[[ Input data, beginning ]]

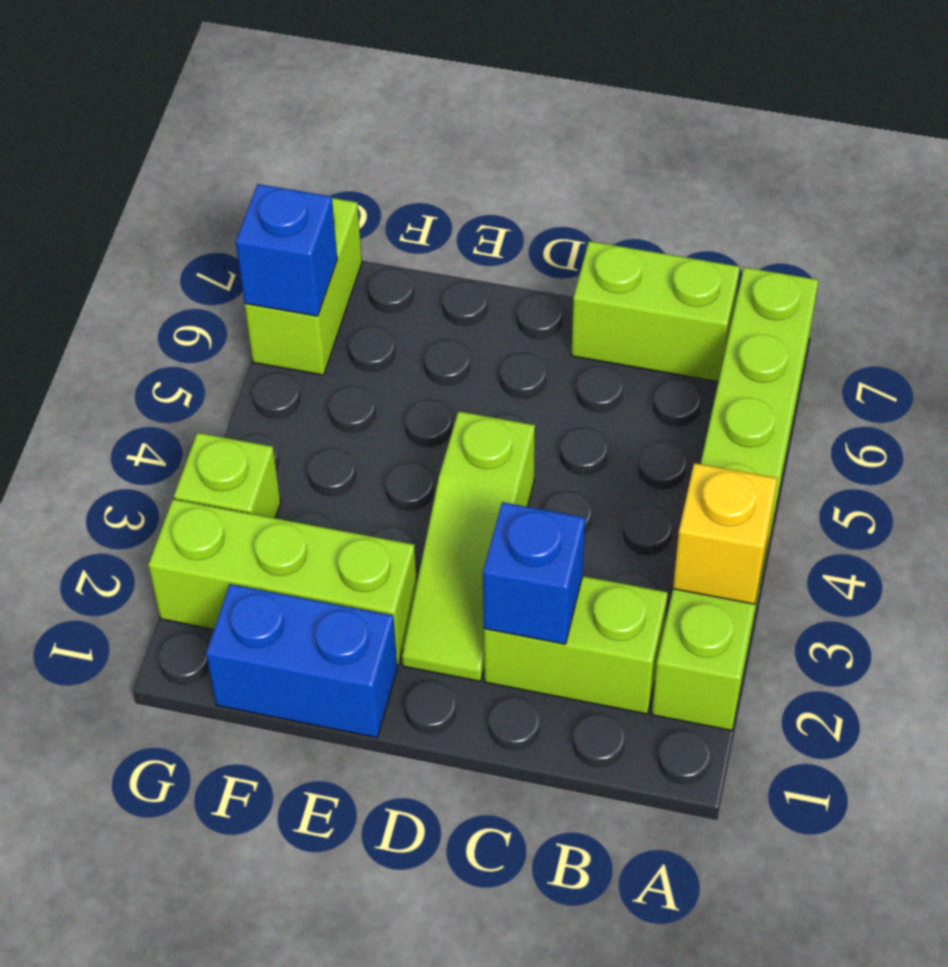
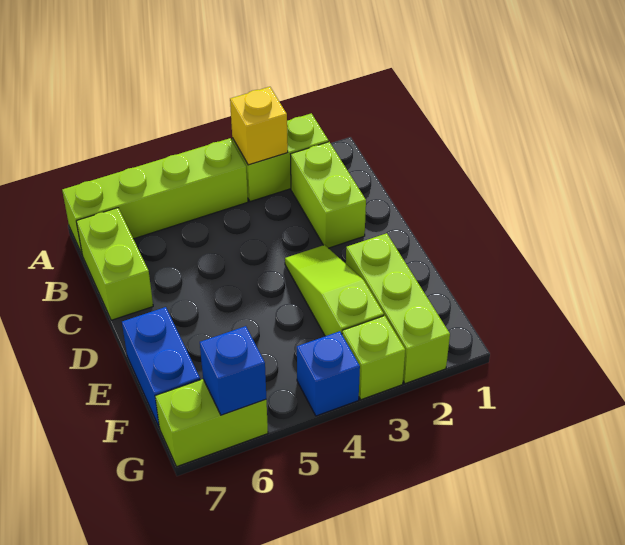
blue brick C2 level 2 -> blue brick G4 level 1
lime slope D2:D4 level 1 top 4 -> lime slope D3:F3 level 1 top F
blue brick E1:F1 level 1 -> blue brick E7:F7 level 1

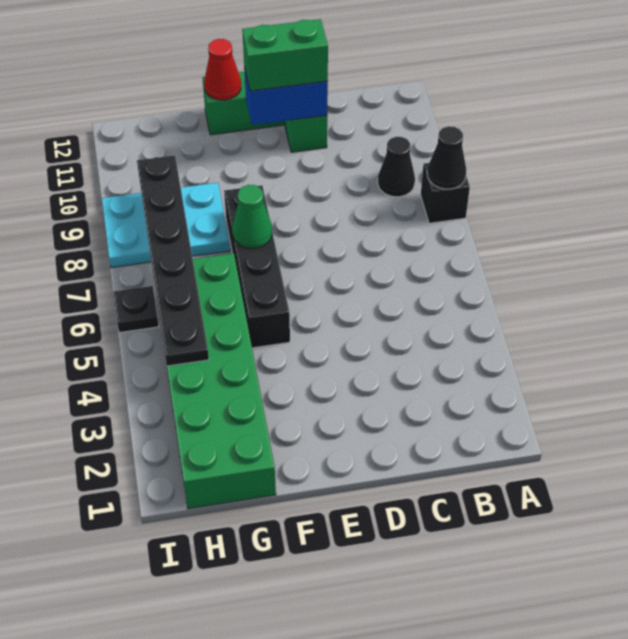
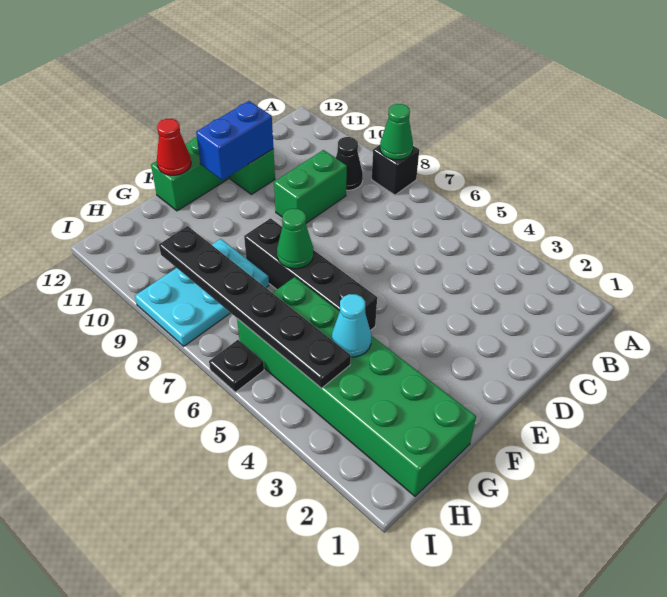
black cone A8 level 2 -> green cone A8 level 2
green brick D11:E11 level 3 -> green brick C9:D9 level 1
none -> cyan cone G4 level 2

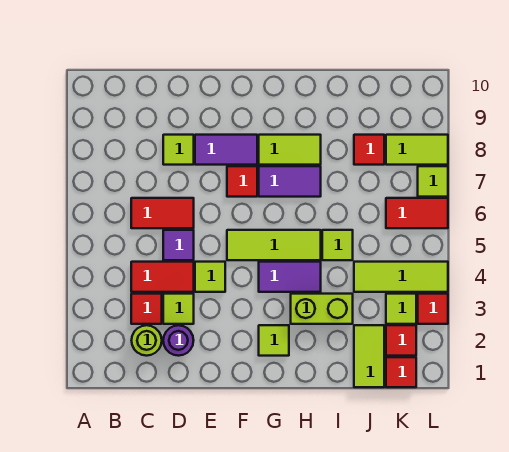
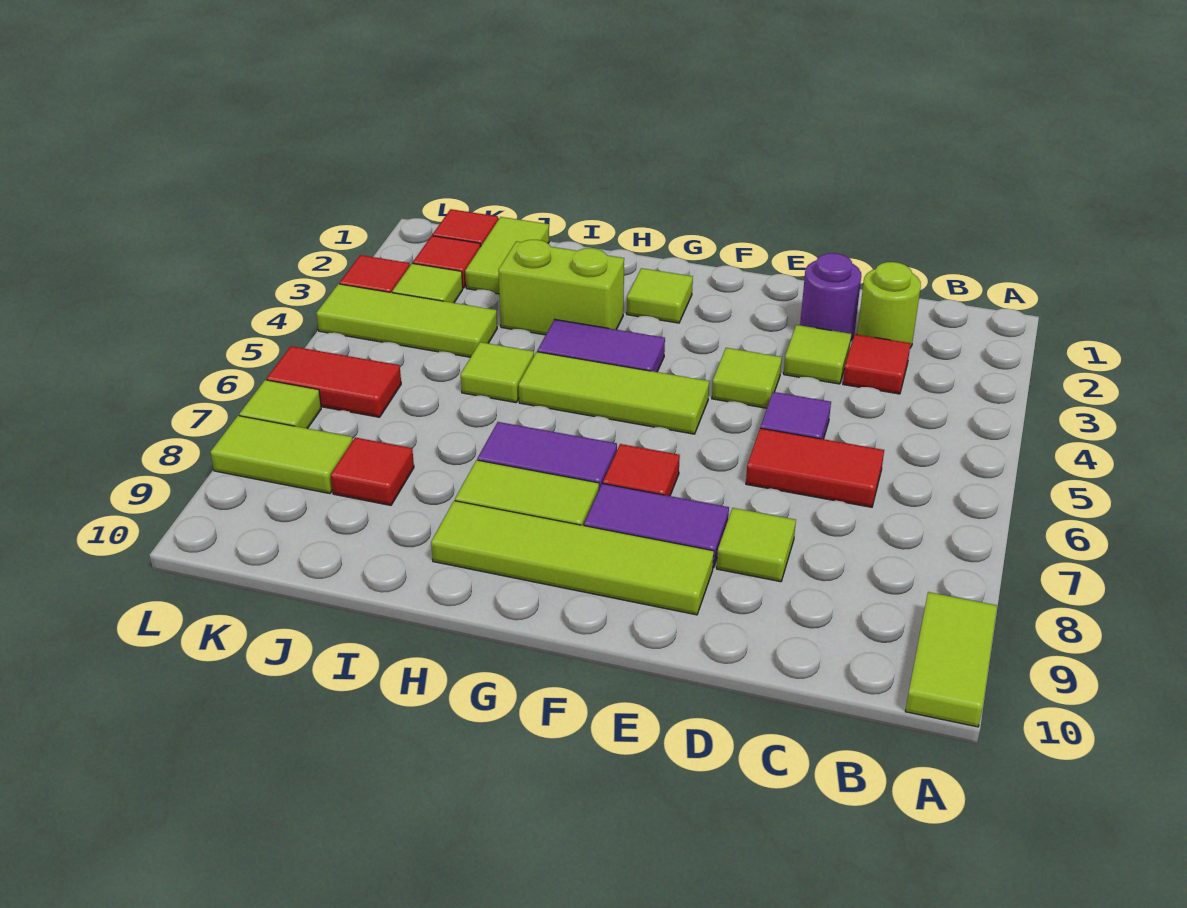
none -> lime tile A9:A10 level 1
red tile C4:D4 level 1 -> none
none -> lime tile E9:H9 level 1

[[ Input data, end ]]
[[ Input data, beginning ]]

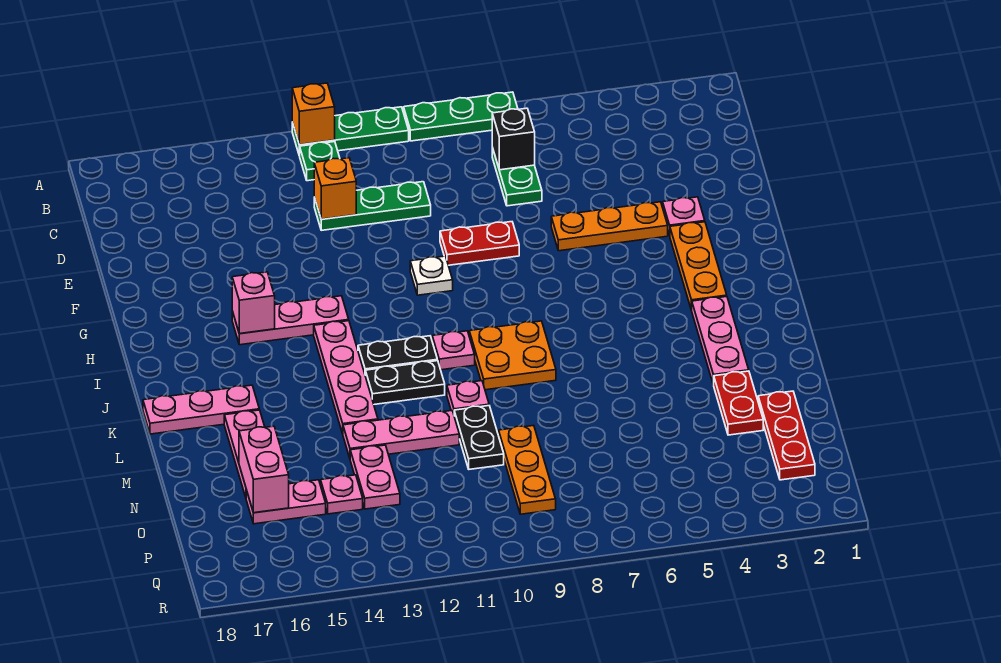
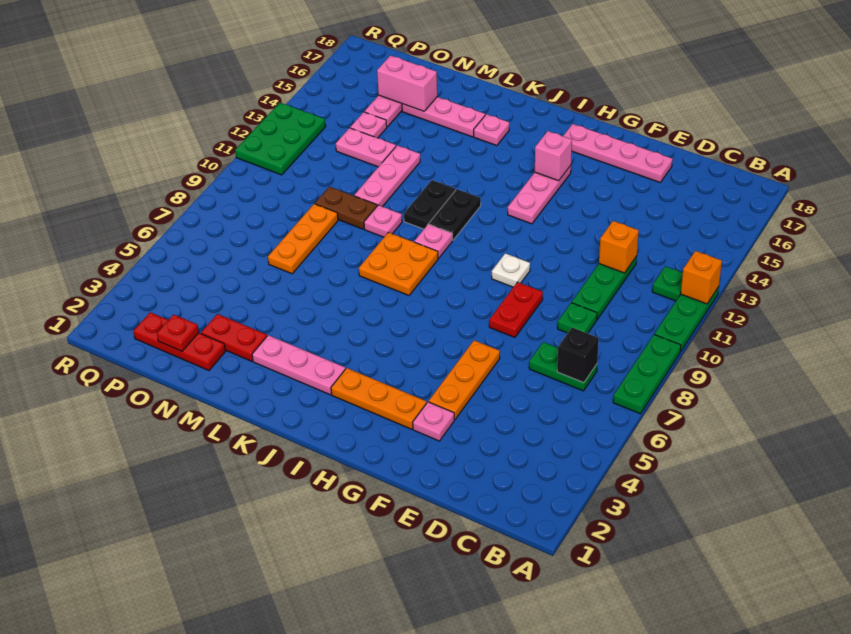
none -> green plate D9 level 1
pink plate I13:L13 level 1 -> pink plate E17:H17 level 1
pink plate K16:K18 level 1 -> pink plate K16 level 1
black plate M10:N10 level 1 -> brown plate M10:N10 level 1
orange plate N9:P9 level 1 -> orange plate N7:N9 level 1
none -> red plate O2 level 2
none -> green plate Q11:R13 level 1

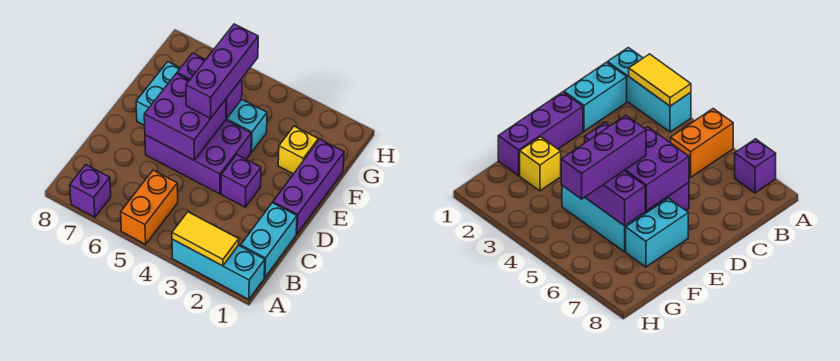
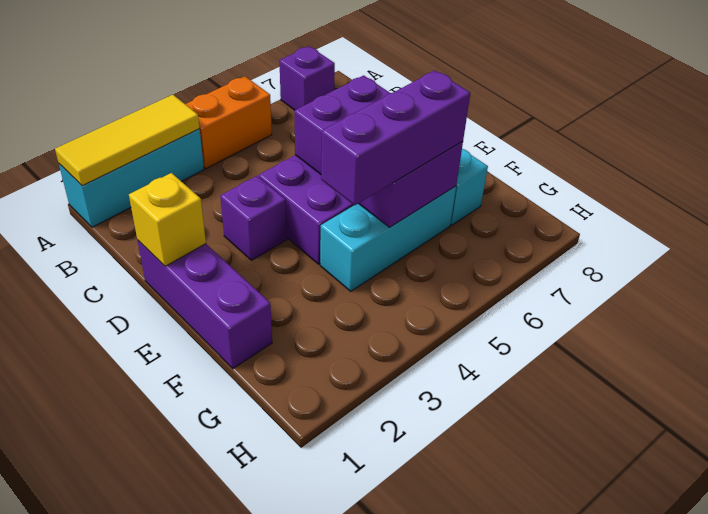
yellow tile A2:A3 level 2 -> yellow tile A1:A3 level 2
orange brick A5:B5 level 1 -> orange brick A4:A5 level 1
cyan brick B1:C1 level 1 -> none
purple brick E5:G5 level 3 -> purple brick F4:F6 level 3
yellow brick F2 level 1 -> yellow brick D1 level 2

[[ Input data, end ]]

In the listing above, find the line with "orange plate N9:P9" and the line with "yellow brick F2". Transcribe those two and everything between, exactly, leaving out pictures.

Finished exercise
orange plate N9:P9 level 1 -> orange plate N7:N9 level 1
none -> red plate O2 level 2
none -> green plate Q11:R13 level 1

yellow tile A2:A3 level 2 -> yellow tile A1:A3 level 2
orange brick A5:B5 level 1 -> orange brick A4:A5 level 1
cyan brick B1:C1 level 1 -> none
purple brick E5:G5 level 3 -> purple brick F4:F6 level 3
yellow brick F2 level 1 -> yellow brick D1 level 2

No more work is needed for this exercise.